Exercise brief: A word-for-word copy of every entry below is required; the images do not belong in it.

::: Source material

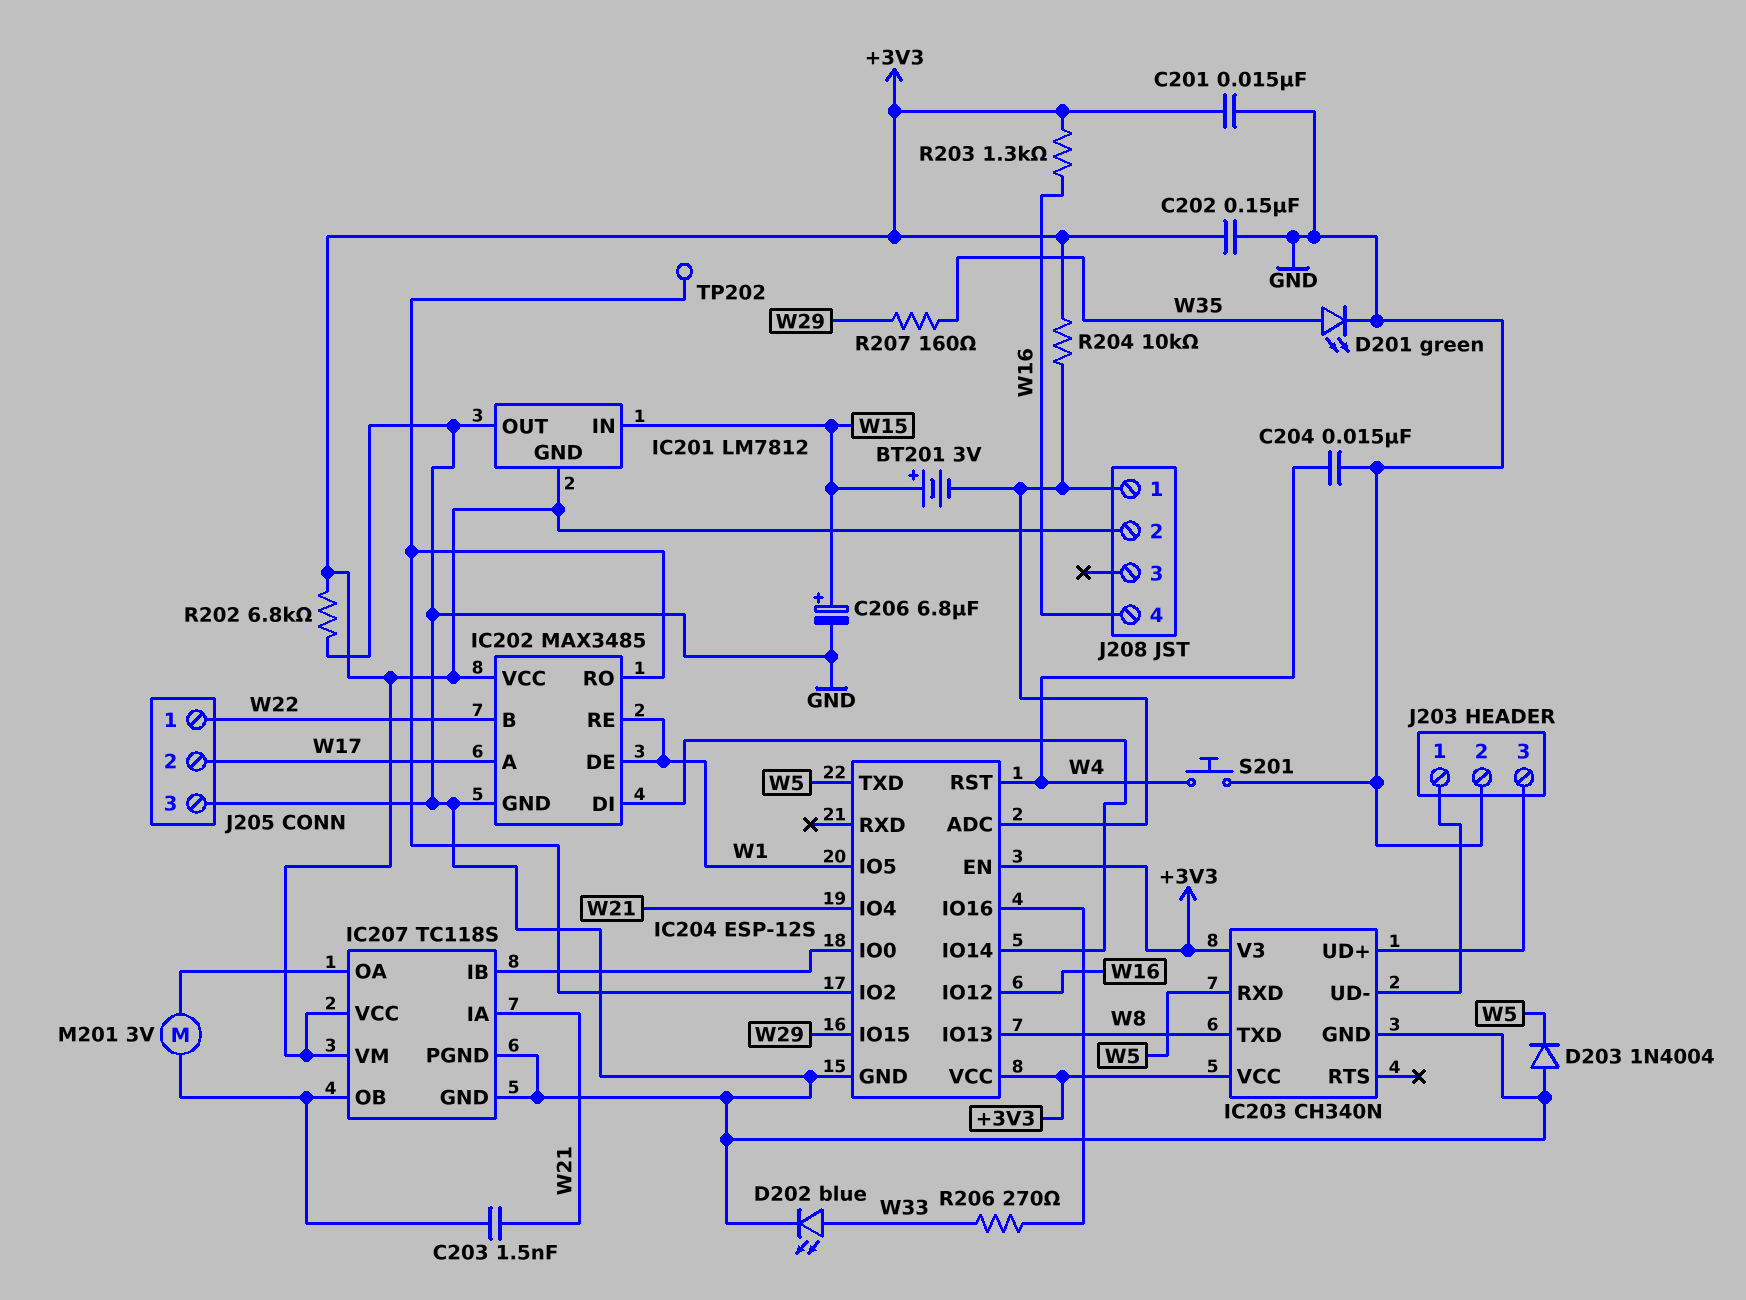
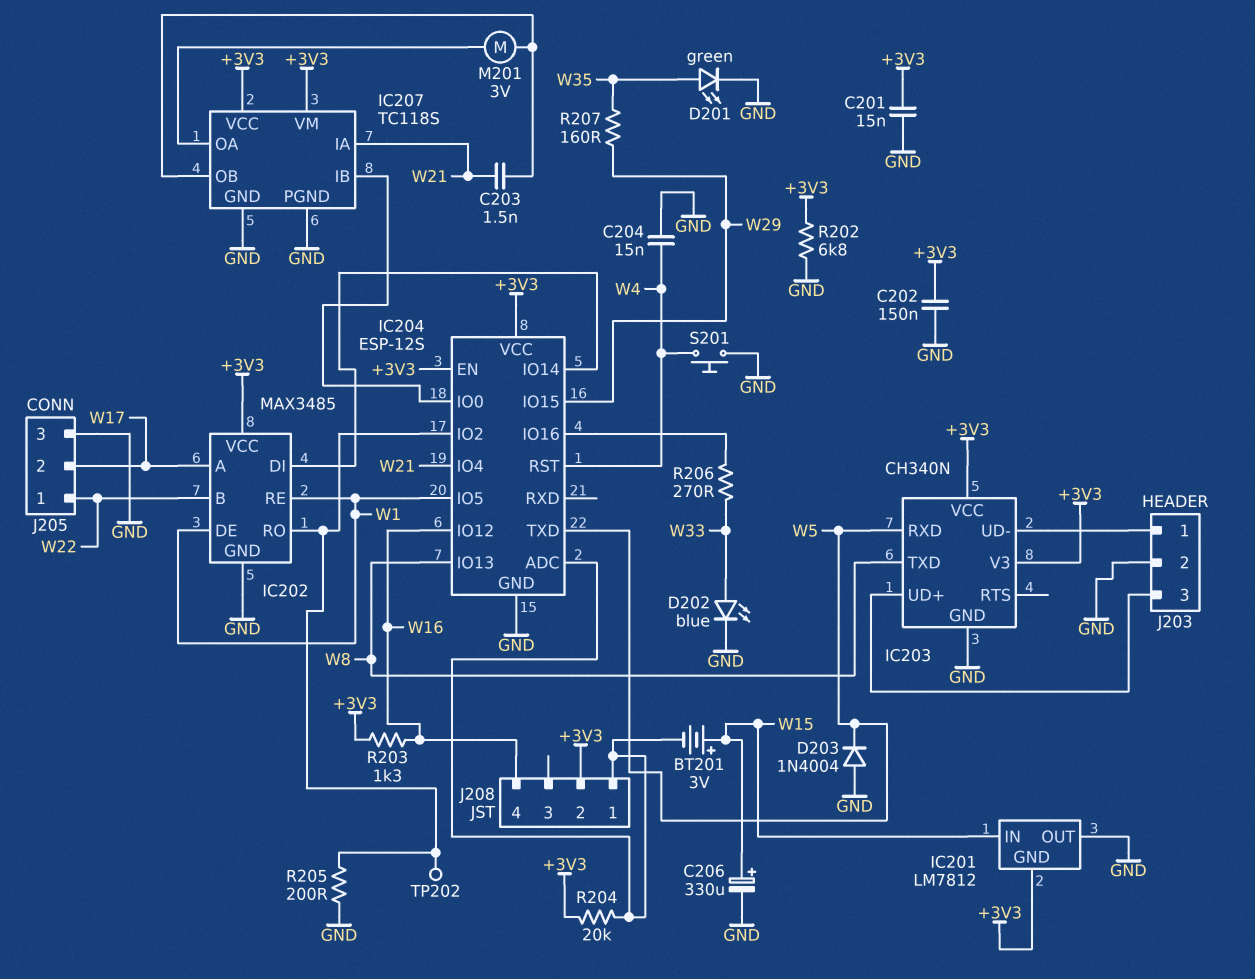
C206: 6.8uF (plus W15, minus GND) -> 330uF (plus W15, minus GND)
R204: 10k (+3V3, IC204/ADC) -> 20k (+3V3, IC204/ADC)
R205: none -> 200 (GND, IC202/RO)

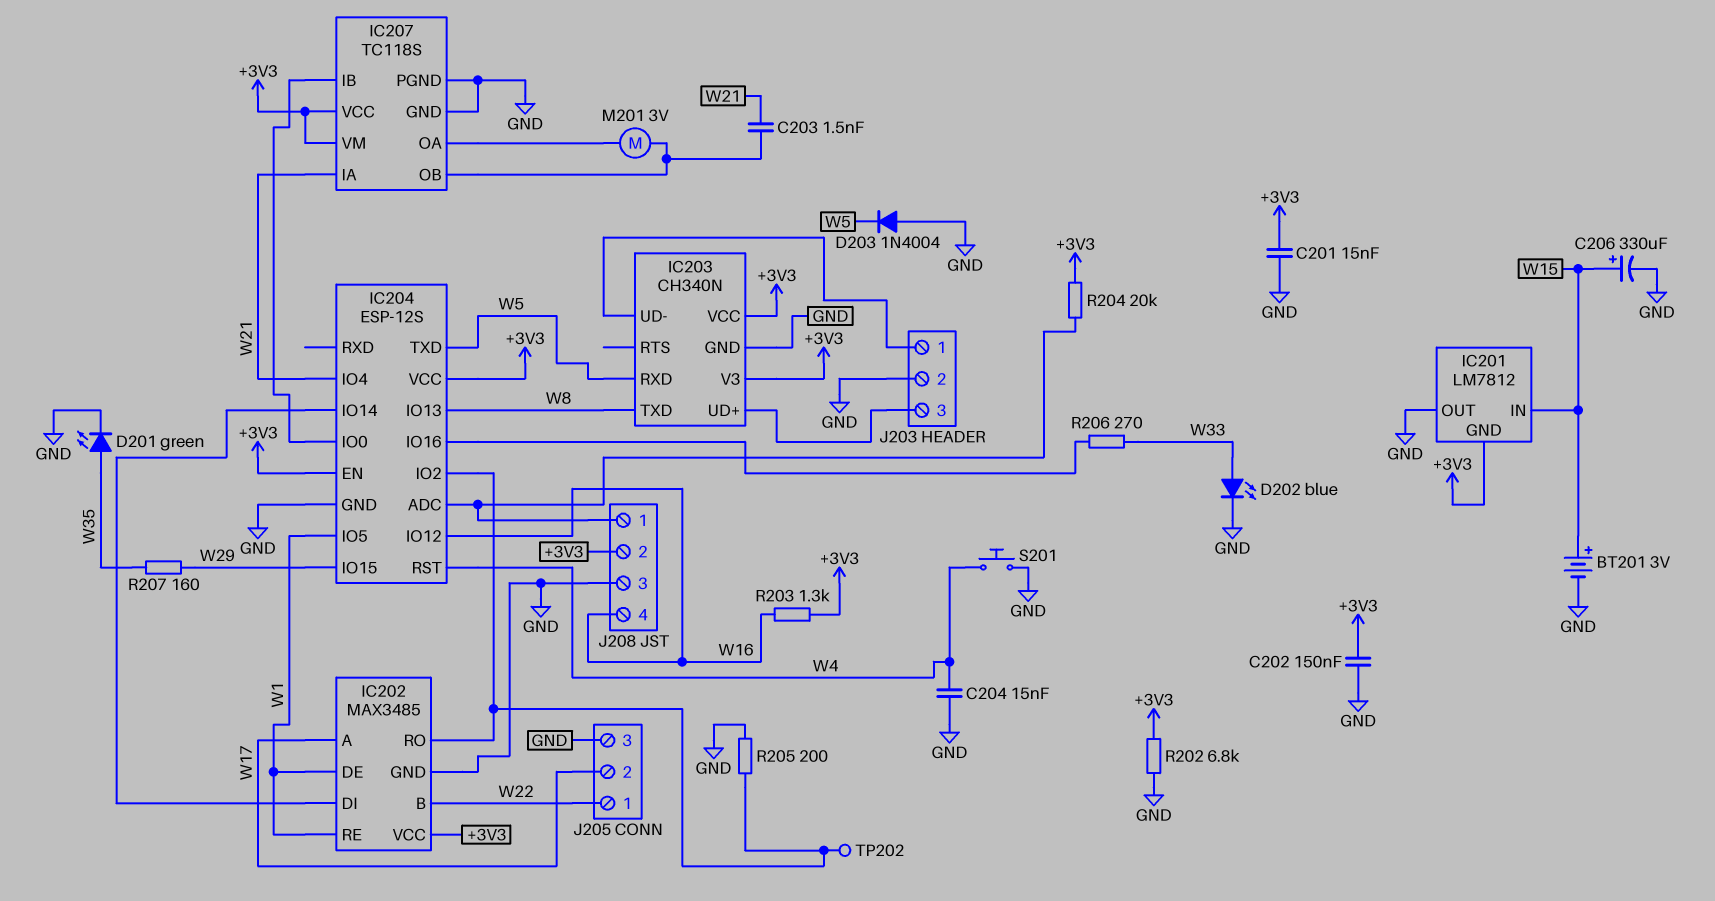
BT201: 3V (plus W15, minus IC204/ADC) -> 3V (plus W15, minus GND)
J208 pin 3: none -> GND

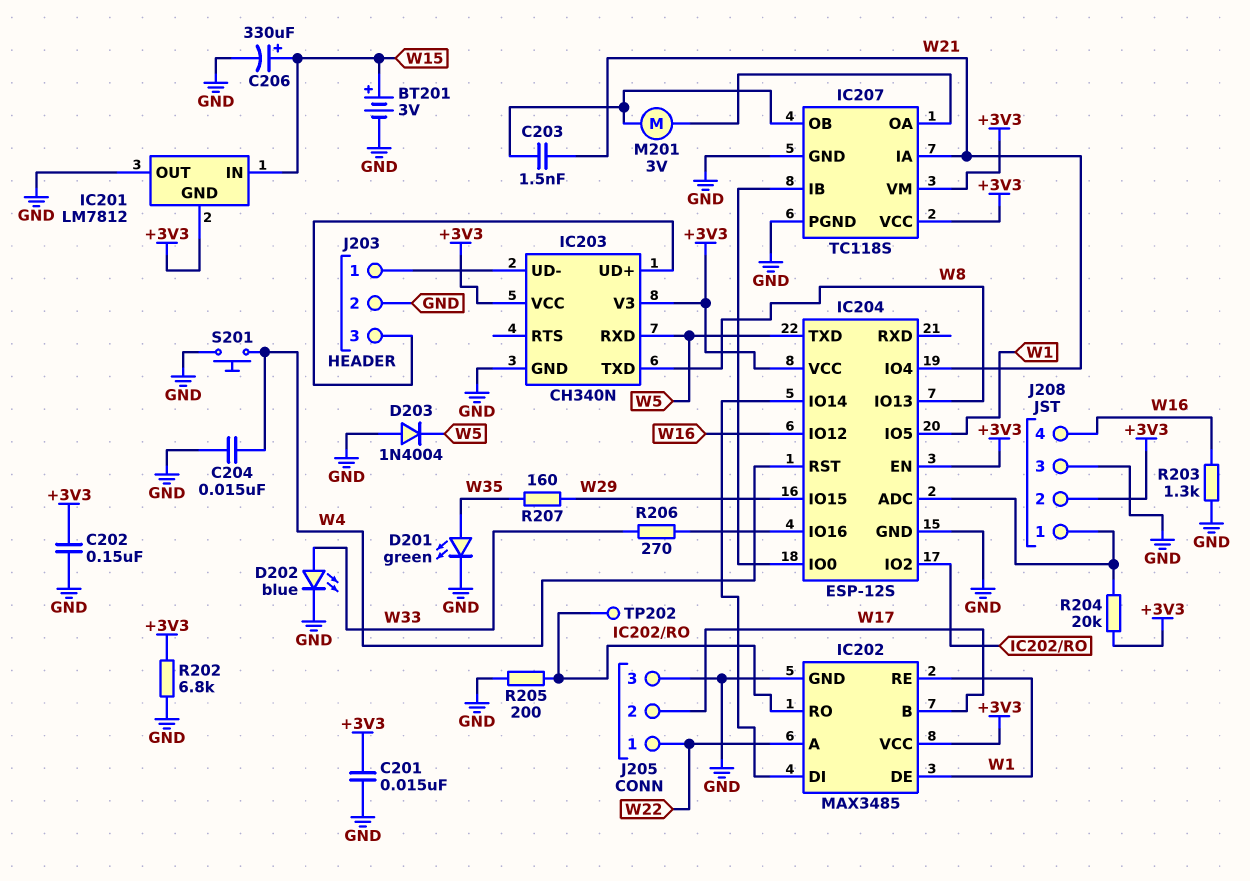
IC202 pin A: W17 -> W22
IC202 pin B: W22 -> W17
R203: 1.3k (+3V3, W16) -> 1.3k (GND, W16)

::::::

Reply:
C206: 6.8uF (plus W15, minus GND) -> 330uF (plus W15, minus GND)
R204: 10k (+3V3, IC204/ADC) -> 20k (+3V3, IC204/ADC)
R205: none -> 200 (GND, IC202/RO)

BT201: 3V (plus W15, minus IC204/ADC) -> 3V (plus W15, minus GND)
J208 pin 3: none -> GND

IC202 pin A: W17 -> W22
IC202 pin B: W22 -> W17
R203: 1.3k (+3V3, W16) -> 1.3k (GND, W16)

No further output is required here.